● Object matching data
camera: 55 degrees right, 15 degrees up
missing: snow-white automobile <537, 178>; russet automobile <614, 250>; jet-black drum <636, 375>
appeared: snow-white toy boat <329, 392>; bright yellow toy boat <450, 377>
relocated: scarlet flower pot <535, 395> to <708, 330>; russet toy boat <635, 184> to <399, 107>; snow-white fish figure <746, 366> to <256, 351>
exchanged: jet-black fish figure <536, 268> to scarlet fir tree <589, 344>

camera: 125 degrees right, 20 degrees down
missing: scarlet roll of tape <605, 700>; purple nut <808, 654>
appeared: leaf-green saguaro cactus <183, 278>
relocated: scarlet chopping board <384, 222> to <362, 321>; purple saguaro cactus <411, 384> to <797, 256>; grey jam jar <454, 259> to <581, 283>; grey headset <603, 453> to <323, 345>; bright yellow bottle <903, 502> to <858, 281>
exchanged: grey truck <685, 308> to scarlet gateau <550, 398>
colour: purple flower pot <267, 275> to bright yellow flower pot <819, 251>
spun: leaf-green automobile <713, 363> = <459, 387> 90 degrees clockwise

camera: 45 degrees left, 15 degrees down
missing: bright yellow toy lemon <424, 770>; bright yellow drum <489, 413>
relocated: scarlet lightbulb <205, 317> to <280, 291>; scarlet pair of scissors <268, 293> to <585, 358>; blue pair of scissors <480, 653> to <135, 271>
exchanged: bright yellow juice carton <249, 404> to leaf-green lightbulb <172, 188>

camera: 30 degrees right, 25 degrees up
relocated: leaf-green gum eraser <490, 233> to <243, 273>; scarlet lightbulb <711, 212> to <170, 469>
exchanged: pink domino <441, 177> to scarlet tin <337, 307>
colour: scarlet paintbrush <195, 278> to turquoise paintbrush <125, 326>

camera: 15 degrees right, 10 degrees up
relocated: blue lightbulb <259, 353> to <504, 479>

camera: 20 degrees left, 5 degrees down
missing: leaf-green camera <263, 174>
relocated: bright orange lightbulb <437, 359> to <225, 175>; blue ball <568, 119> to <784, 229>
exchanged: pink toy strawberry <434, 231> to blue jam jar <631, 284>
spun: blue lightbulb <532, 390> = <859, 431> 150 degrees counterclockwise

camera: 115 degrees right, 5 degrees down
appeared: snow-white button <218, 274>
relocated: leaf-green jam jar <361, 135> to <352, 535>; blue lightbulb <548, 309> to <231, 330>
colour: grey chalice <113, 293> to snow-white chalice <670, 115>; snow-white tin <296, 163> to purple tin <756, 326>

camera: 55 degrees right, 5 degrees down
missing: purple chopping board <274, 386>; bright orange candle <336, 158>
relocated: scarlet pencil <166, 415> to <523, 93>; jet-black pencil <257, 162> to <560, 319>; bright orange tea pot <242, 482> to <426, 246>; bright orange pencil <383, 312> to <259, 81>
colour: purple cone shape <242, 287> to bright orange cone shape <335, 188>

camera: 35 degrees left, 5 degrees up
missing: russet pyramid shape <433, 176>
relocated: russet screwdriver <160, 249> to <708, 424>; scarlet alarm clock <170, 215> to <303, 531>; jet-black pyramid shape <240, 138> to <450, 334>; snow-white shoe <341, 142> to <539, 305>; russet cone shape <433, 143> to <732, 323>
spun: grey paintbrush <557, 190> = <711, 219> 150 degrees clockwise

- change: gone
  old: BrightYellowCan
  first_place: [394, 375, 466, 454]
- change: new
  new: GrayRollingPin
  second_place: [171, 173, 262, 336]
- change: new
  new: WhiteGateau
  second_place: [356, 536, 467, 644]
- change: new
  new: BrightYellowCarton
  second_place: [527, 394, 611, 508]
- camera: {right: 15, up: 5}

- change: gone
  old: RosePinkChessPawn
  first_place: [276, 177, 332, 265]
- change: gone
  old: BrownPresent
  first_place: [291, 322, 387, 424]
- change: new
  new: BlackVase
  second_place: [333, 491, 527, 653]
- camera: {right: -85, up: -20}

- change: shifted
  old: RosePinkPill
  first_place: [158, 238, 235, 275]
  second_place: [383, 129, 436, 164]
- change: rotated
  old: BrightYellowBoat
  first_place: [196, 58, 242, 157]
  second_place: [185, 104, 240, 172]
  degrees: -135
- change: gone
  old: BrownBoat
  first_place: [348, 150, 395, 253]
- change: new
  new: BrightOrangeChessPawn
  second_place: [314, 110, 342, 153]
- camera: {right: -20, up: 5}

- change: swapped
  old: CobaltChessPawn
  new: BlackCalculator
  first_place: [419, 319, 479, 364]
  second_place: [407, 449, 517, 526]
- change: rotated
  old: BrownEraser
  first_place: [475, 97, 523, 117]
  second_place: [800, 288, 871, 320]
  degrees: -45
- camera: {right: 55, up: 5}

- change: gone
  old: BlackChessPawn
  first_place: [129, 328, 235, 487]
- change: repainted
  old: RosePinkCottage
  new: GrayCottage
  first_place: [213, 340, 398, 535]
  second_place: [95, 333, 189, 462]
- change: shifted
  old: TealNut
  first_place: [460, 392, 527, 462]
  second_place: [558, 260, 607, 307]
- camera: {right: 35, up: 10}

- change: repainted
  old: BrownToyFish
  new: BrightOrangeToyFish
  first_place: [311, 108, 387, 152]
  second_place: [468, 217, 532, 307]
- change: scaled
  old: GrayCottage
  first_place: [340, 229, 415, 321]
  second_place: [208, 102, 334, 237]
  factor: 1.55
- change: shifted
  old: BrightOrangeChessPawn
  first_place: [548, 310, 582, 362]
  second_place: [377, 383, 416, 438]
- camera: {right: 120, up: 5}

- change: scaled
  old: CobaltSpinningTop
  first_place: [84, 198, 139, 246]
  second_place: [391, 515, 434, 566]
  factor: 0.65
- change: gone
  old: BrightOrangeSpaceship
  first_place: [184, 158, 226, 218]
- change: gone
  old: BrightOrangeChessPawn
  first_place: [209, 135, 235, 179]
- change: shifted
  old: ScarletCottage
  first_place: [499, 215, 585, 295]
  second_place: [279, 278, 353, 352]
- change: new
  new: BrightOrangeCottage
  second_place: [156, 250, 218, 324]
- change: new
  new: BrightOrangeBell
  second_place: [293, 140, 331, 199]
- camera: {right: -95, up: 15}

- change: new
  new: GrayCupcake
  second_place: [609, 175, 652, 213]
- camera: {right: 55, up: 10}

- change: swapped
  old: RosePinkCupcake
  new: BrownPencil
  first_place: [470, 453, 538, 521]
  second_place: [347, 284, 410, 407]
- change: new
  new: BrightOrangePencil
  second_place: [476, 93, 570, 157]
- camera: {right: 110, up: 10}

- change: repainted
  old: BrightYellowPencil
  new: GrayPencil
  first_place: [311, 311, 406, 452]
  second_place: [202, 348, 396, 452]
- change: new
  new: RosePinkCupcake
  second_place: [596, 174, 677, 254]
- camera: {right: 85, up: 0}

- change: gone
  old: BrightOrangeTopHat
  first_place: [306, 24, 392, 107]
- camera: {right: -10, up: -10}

● TO DO
The data above needs to be given again exactly, with no line left out.

● EXPECTED ANSWER
camera: 55 degrees right, 15 degrees up
missing: snow-white automobile <537, 178>; russet automobile <614, 250>; jet-black drum <636, 375>
appeared: snow-white toy boat <329, 392>; bright yellow toy boat <450, 377>
relocated: scarlet flower pot <535, 395> to <708, 330>; russet toy boat <635, 184> to <399, 107>; snow-white fish figure <746, 366> to <256, 351>
exchanged: jet-black fish figure <536, 268> to scarlet fir tree <589, 344>

camera: 125 degrees right, 20 degrees down
missing: scarlet roll of tape <605, 700>; purple nut <808, 654>
appeared: leaf-green saguaro cactus <183, 278>
relocated: scarlet chopping board <384, 222> to <362, 321>; purple saguaro cactus <411, 384> to <797, 256>; grey jam jar <454, 259> to <581, 283>; grey headset <603, 453> to <323, 345>; bright yellow bottle <903, 502> to <858, 281>
exchanged: grey truck <685, 308> to scarlet gateau <550, 398>
colour: purple flower pot <267, 275> to bright yellow flower pot <819, 251>
spun: leaf-green automobile <713, 363> = <459, 387> 90 degrees clockwise

camera: 45 degrees left, 15 degrees down
missing: bright yellow toy lemon <424, 770>; bright yellow drum <489, 413>
relocated: scarlet lightbulb <205, 317> to <280, 291>; scarlet pair of scissors <268, 293> to <585, 358>; blue pair of scissors <480, 653> to <135, 271>
exchanged: bright yellow juice carton <249, 404> to leaf-green lightbulb <172, 188>

camera: 30 degrees right, 25 degrees up
relocated: leaf-green gum eraser <490, 233> to <243, 273>; scarlet lightbulb <711, 212> to <170, 469>
exchanged: pink domino <441, 177> to scarlet tin <337, 307>
colour: scarlet paintbrush <195, 278> to turquoise paintbrush <125, 326>

camera: 15 degrees right, 10 degrees up
relocated: blue lightbulb <259, 353> to <504, 479>

camera: 20 degrees left, 5 degrees down
missing: leaf-green camera <263, 174>
relocated: bright orange lightbulb <437, 359> to <225, 175>; blue ball <568, 119> to <784, 229>
exchanged: pink toy strawberry <434, 231> to blue jam jar <631, 284>
spun: blue lightbulb <532, 390> = <859, 431> 150 degrees counterclockwise

camera: 115 degrees right, 5 degrees down
appeared: snow-white button <218, 274>
relocated: leaf-green jam jar <361, 135> to <352, 535>; blue lightbulb <548, 309> to <231, 330>
colour: grey chalice <113, 293> to snow-white chalice <670, 115>; snow-white tin <296, 163> to purple tin <756, 326>

camera: 55 degrees right, 5 degrees down
missing: purple chopping board <274, 386>; bright orange candle <336, 158>
relocated: scarlet pencil <166, 415> to <523, 93>; jet-black pencil <257, 162> to <560, 319>; bright orange tea pot <242, 482> to <426, 246>; bright orange pencil <383, 312> to <259, 81>
colour: purple cone shape <242, 287> to bright orange cone shape <335, 188>

camera: 35 degrees left, 5 degrees up
missing: russet pyramid shape <433, 176>
relocated: russet screwdriver <160, 249> to <708, 424>; scarlet alarm clock <170, 215> to <303, 531>; jet-black pyramid shape <240, 138> to <450, 334>; snow-white shoe <341, 142> to <539, 305>; russet cone shape <433, 143> to <732, 323>
spun: grey paintbrush <557, 190> = <711, 219> 150 degrees clockwise

- change: gone
  old: BrightYellowCan
  first_place: [394, 375, 466, 454]
- change: new
  new: GrayRollingPin
  second_place: [171, 173, 262, 336]
- change: new
  new: WhiteGateau
  second_place: [356, 536, 467, 644]
- change: new
  new: BrightYellowCarton
  second_place: [527, 394, 611, 508]
- camera: {right: 15, up: 5}

- change: gone
  old: RosePinkChessPawn
  first_place: [276, 177, 332, 265]
- change: gone
  old: BrownPresent
  first_place: [291, 322, 387, 424]
- change: new
  new: BlackVase
  second_place: [333, 491, 527, 653]
- camera: {right: -85, up: -20}

- change: shifted
  old: RosePinkPill
  first_place: [158, 238, 235, 275]
  second_place: [383, 129, 436, 164]
- change: rotated
  old: BrightYellowBoat
  first_place: [196, 58, 242, 157]
  second_place: [185, 104, 240, 172]
  degrees: -135
- change: gone
  old: BrownBoat
  first_place: [348, 150, 395, 253]
- change: new
  new: BrightOrangeChessPawn
  second_place: [314, 110, 342, 153]
- camera: {right: -20, up: 5}

- change: swapped
  old: CobaltChessPawn
  new: BlackCalculator
  first_place: [419, 319, 479, 364]
  second_place: [407, 449, 517, 526]
- change: rotated
  old: BrownEraser
  first_place: [475, 97, 523, 117]
  second_place: [800, 288, 871, 320]
  degrees: -45
- camera: {right: 55, up: 5}

- change: gone
  old: BlackChessPawn
  first_place: [129, 328, 235, 487]
- change: repainted
  old: RosePinkCottage
  new: GrayCottage
  first_place: [213, 340, 398, 535]
  second_place: [95, 333, 189, 462]
- change: shifted
  old: TealNut
  first_place: [460, 392, 527, 462]
  second_place: [558, 260, 607, 307]
- camera: {right: 35, up: 10}

- change: repainted
  old: BrownToyFish
  new: BrightOrangeToyFish
  first_place: [311, 108, 387, 152]
  second_place: [468, 217, 532, 307]
- change: scaled
  old: GrayCottage
  first_place: [340, 229, 415, 321]
  second_place: [208, 102, 334, 237]
  factor: 1.55
- change: shifted
  old: BrightOrangeChessPawn
  first_place: [548, 310, 582, 362]
  second_place: [377, 383, 416, 438]
- camera: {right: 120, up: 5}

- change: scaled
  old: CobaltSpinningTop
  first_place: [84, 198, 139, 246]
  second_place: [391, 515, 434, 566]
  factor: 0.65
- change: gone
  old: BrightOrangeSpaceship
  first_place: [184, 158, 226, 218]
- change: gone
  old: BrightOrangeChessPawn
  first_place: [209, 135, 235, 179]
- change: shifted
  old: ScarletCottage
  first_place: [499, 215, 585, 295]
  second_place: [279, 278, 353, 352]
- change: new
  new: BrightOrangeCottage
  second_place: [156, 250, 218, 324]
- change: new
  new: BrightOrangeBell
  second_place: [293, 140, 331, 199]
- camera: {right: -95, up: 15}

- change: new
  new: GrayCupcake
  second_place: [609, 175, 652, 213]
- camera: {right: 55, up: 10}

- change: swapped
  old: RosePinkCupcake
  new: BrownPencil
  first_place: [470, 453, 538, 521]
  second_place: [347, 284, 410, 407]
- change: new
  new: BrightOrangePencil
  second_place: [476, 93, 570, 157]
- camera: {right: 110, up: 10}

- change: repainted
  old: BrightYellowPencil
  new: GrayPencil
  first_place: [311, 311, 406, 452]
  second_place: [202, 348, 396, 452]
- change: new
  new: RosePinkCupcake
  second_place: [596, 174, 677, 254]
- camera: {right: 85, up: 0}

- change: gone
  old: BrightOrangeTopHat
  first_place: [306, 24, 392, 107]
- camera: {right: -10, up: -10}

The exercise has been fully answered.